GIVEN DATA Start Marker
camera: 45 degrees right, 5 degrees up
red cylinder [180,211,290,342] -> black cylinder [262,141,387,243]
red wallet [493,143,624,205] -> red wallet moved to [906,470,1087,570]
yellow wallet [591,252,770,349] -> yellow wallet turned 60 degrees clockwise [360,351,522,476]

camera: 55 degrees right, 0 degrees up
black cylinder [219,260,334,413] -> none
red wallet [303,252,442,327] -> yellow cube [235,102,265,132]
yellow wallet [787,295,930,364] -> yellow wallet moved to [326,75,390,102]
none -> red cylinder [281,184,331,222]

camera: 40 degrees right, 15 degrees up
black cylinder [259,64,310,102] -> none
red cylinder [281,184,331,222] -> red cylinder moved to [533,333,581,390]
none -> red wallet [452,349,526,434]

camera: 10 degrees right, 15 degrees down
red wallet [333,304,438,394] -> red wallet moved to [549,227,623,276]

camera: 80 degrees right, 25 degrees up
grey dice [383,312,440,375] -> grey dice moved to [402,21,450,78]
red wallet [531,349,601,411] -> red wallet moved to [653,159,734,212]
GIVEN DATA End Marker
GIVEN DATA Start Marker
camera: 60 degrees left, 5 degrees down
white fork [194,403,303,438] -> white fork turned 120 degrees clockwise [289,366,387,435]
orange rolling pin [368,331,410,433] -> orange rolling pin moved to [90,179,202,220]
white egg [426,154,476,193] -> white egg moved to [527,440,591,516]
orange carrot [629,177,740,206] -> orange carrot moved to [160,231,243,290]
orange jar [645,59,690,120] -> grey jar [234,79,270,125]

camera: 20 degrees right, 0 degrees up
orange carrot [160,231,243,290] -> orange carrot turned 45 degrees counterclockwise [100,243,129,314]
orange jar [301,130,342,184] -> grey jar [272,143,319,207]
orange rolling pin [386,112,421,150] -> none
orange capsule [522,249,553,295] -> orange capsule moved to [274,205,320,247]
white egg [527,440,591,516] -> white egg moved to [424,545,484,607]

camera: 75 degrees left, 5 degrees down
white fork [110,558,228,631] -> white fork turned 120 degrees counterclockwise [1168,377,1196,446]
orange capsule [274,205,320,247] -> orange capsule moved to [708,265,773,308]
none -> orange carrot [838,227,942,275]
GIVEN DATA End Marker
• [TO DO]: From the entries above, print the lines beginning at the one with "red wallet [493,143,624,205]" and stopping after the one with "grey dice [383,312,440,375]", exactly as written and with nothing else.

• [TASK ANSWER]:
red wallet [493,143,624,205] -> red wallet moved to [906,470,1087,570]
yellow wallet [591,252,770,349] -> yellow wallet turned 60 degrees clockwise [360,351,522,476]

camera: 55 degrees right, 0 degrees up
black cylinder [219,260,334,413] -> none
red wallet [303,252,442,327] -> yellow cube [235,102,265,132]
yellow wallet [787,295,930,364] -> yellow wallet moved to [326,75,390,102]
none -> red cylinder [281,184,331,222]

camera: 40 degrees right, 15 degrees up
black cylinder [259,64,310,102] -> none
red cylinder [281,184,331,222] -> red cylinder moved to [533,333,581,390]
none -> red wallet [452,349,526,434]

camera: 10 degrees right, 15 degrees down
red wallet [333,304,438,394] -> red wallet moved to [549,227,623,276]

camera: 80 degrees right, 25 degrees up
grey dice [383,312,440,375] -> grey dice moved to [402,21,450,78]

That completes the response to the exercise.